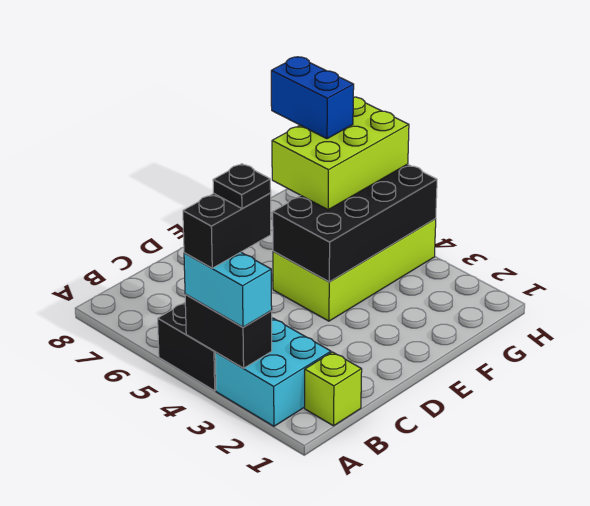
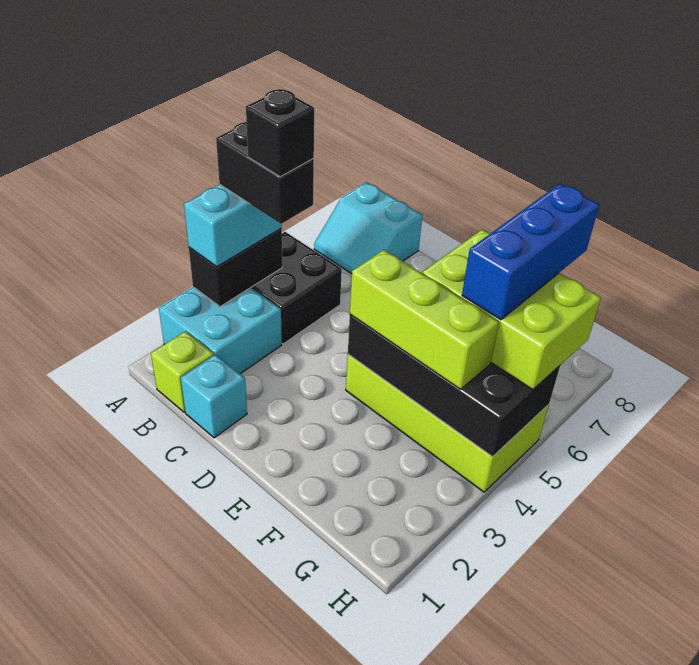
none -> cyan slope A7:B8 level 1 top 8
black plate B4 level 5 -> black brick B4 level 5
none -> cyan brick C1 level 1
none -> lime brick E4:G4 level 3
blue brick G6:G7 level 4 -> blue brick G5:G7 level 4

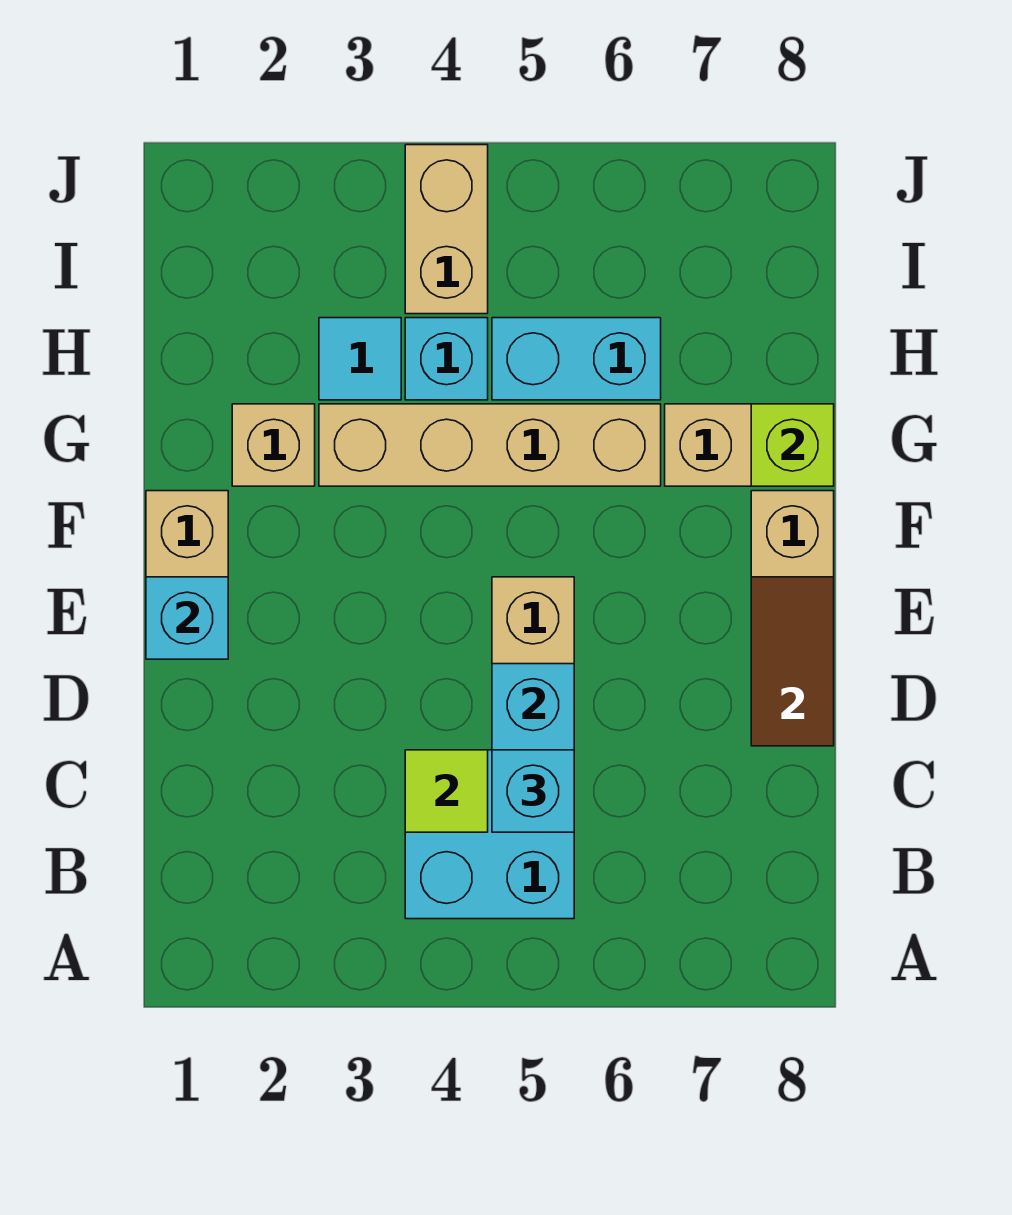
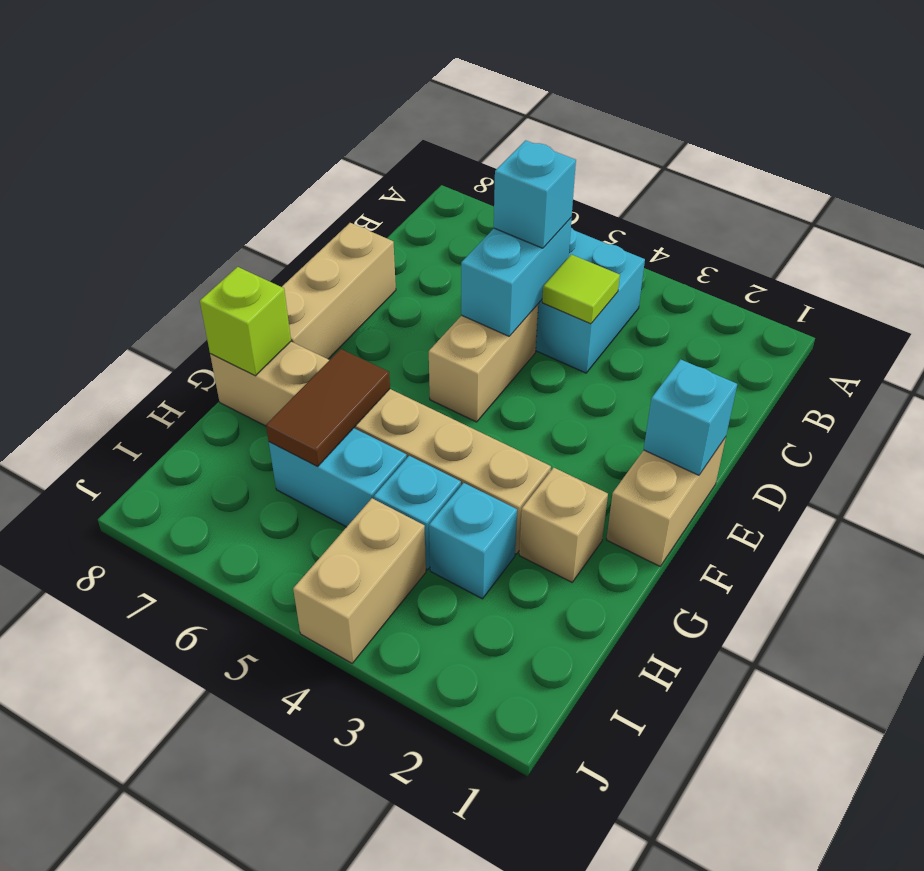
brown tile D8:E8 level 2 -> brown tile G6:H6 level 2
cyan tile H3 level 1 -> cyan brick H3 level 1

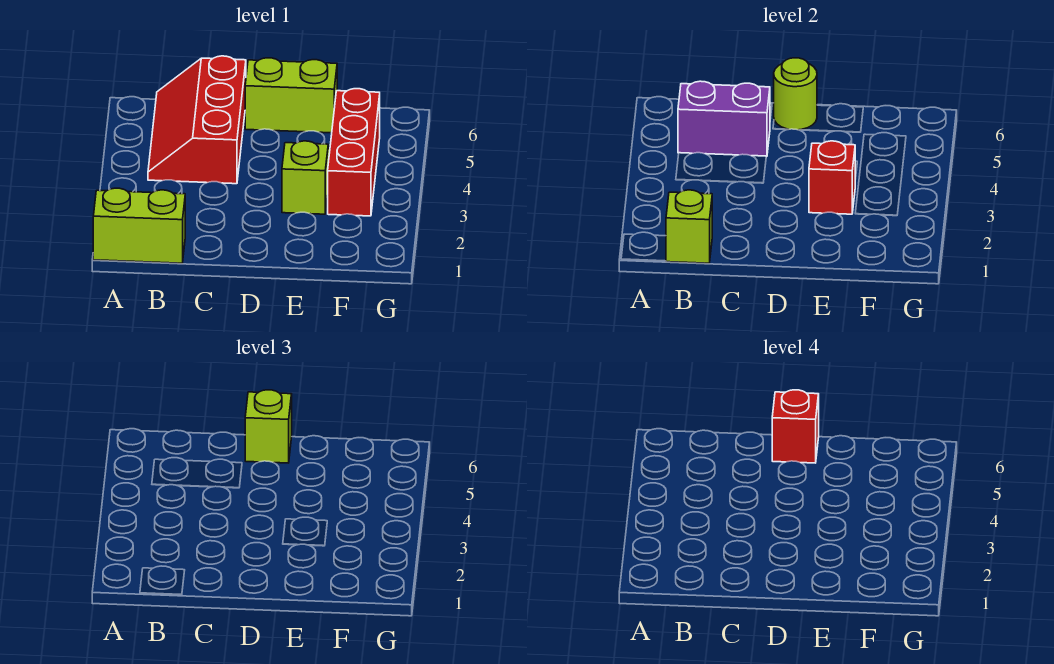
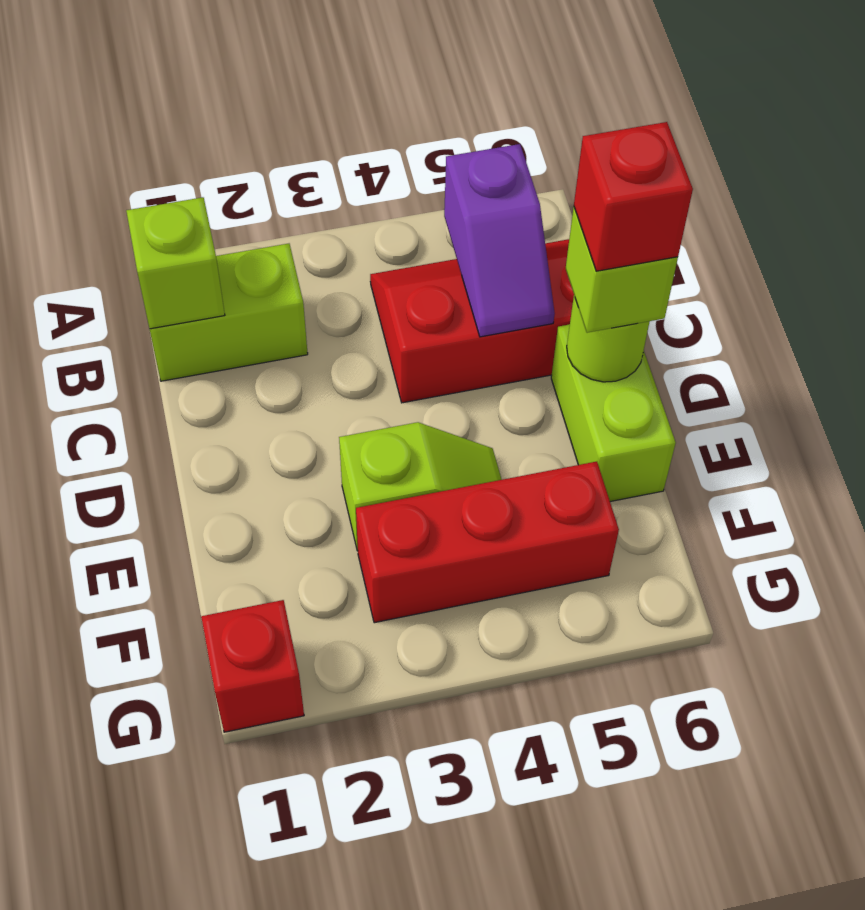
lime brick A1:B1 level 1 -> lime brick B1:B2 level 1
purple brick B5:C5 level 2 -> purple slope B5:C5 level 2 top B
red brick E3 level 2 -> red brick G1 level 1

| EXERCISE INSTRUCTIONS |
Output, exactly and with no pictures, every line from the one that contains "brown tile D8:E8" through the final line of the entries.

| PROBLEM SOLUTION |
brown tile D8:E8 level 2 -> brown tile G6:H6 level 2
cyan tile H3 level 1 -> cyan brick H3 level 1

lime brick A1:B1 level 1 -> lime brick B1:B2 level 1
purple brick B5:C5 level 2 -> purple slope B5:C5 level 2 top B
red brick E3 level 2 -> red brick G1 level 1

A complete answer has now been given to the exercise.